* EXERCISE OBJECTIVE
Give back only the lines from the one with "57> | x0.42 |" through the last line of the data, exactly as they appear.

* DATASET EXTRACT
□ □ □ □

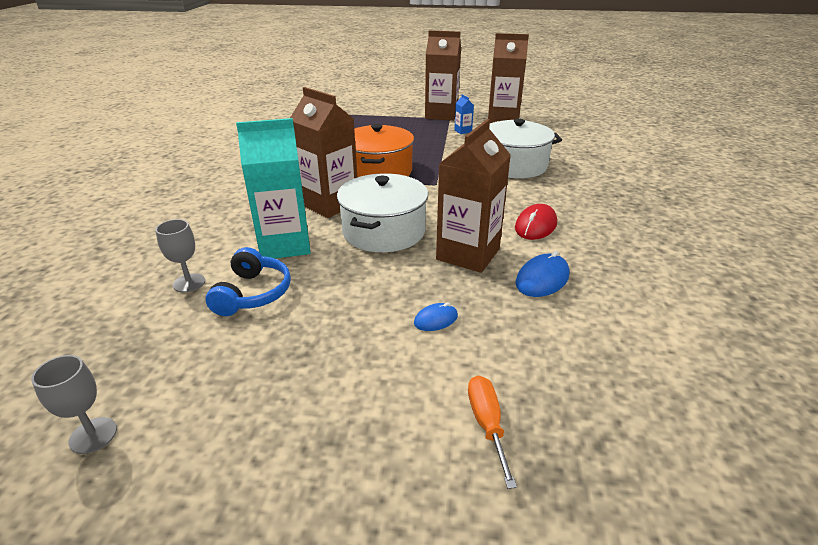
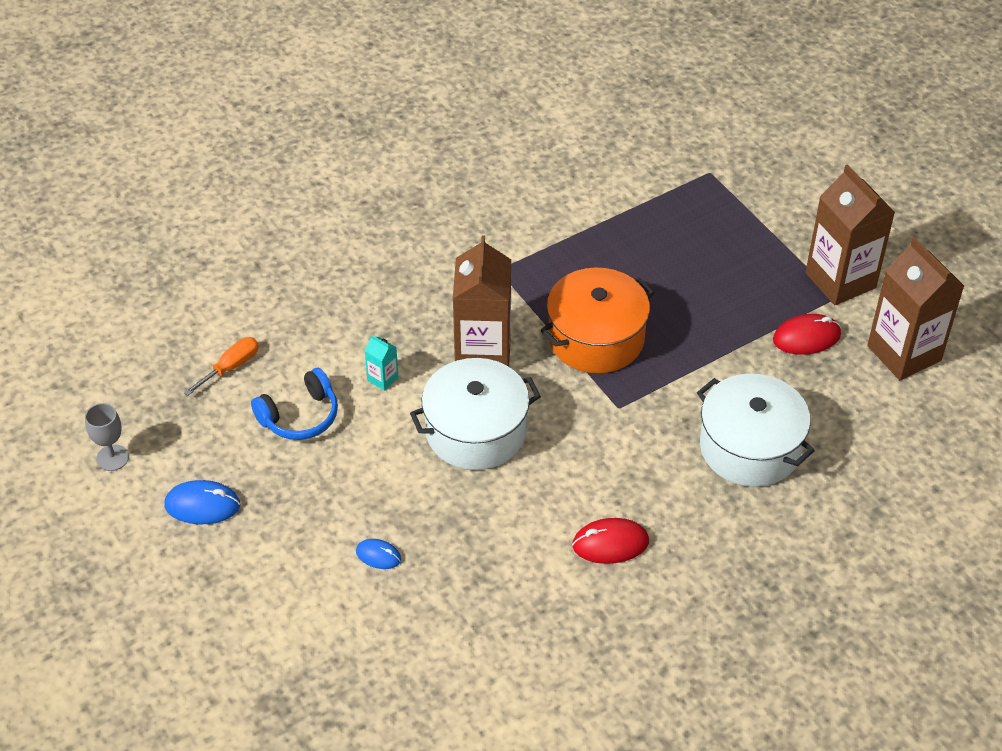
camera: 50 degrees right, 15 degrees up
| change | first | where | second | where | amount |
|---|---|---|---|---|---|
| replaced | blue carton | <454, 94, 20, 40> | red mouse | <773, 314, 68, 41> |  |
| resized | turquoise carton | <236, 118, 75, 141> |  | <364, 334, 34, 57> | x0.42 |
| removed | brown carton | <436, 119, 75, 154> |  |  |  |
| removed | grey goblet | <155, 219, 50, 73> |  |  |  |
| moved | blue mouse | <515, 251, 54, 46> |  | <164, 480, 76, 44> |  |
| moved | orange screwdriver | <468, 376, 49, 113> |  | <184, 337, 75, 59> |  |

□ □ □ □

* YOUR SOLUTION
| resized | turquoise carton | <236, 118, 75, 141> |  | <364, 334, 34, 57> | x0.42 |
| removed | brown carton | <436, 119, 75, 154> |  |  |  |
| removed | grey goblet | <155, 219, 50, 73> |  |  |  |
| moved | blue mouse | <515, 251, 54, 46> |  | <164, 480, 76, 44> |  |
| moved | orange screwdriver | <468, 376, 49, 113> |  | <184, 337, 75, 59> |  |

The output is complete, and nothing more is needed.